→ **Records to process**
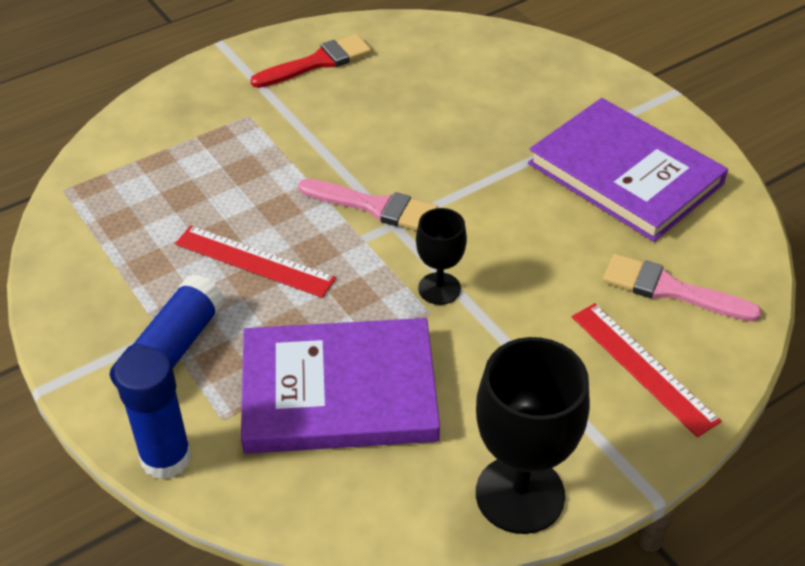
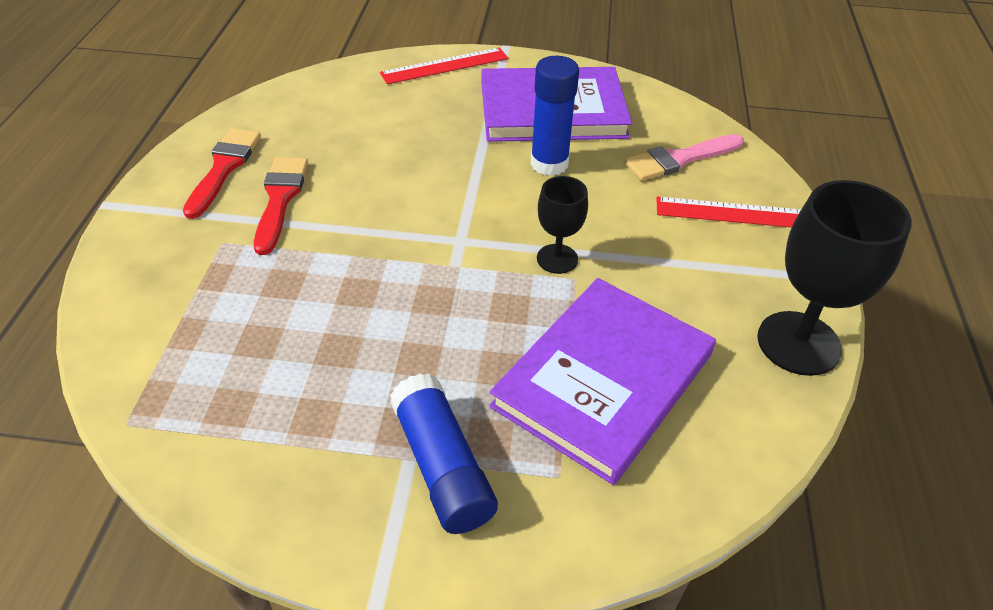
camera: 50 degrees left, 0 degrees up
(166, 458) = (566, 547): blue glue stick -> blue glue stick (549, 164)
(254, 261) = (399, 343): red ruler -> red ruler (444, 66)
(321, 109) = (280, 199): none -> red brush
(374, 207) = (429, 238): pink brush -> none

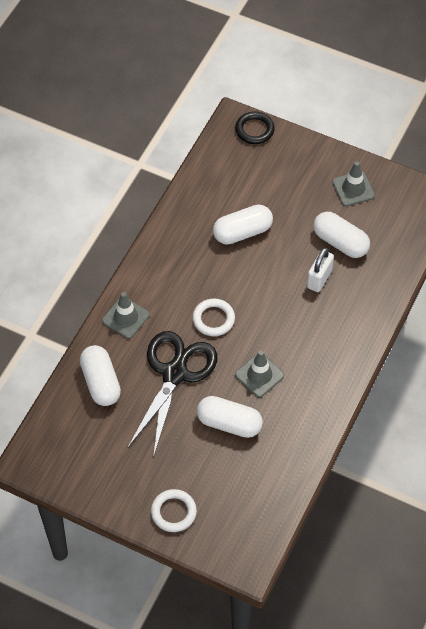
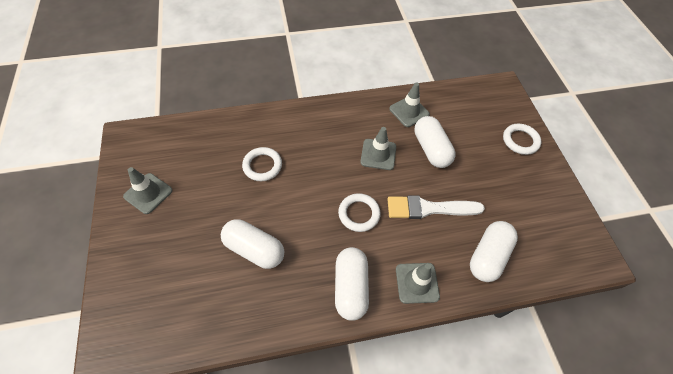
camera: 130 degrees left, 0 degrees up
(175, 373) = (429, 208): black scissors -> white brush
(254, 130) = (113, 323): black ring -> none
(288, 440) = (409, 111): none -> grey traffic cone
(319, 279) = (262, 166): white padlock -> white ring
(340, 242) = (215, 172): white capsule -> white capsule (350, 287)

→ **What you need to do**
When pictures appear in the records above, leave them out and reproduce exactly each line from the first through the line containing "camera: 130 degrees left, 0 degrees up", both included.

→ **Worked solution**
camera: 50 degrees left, 0 degrees up
(166, 458) = (566, 547): blue glue stick -> blue glue stick (549, 164)
(254, 261) = (399, 343): red ruler -> red ruler (444, 66)
(321, 109) = (280, 199): none -> red brush
(374, 207) = (429, 238): pink brush -> none

camera: 130 degrees left, 0 degrees up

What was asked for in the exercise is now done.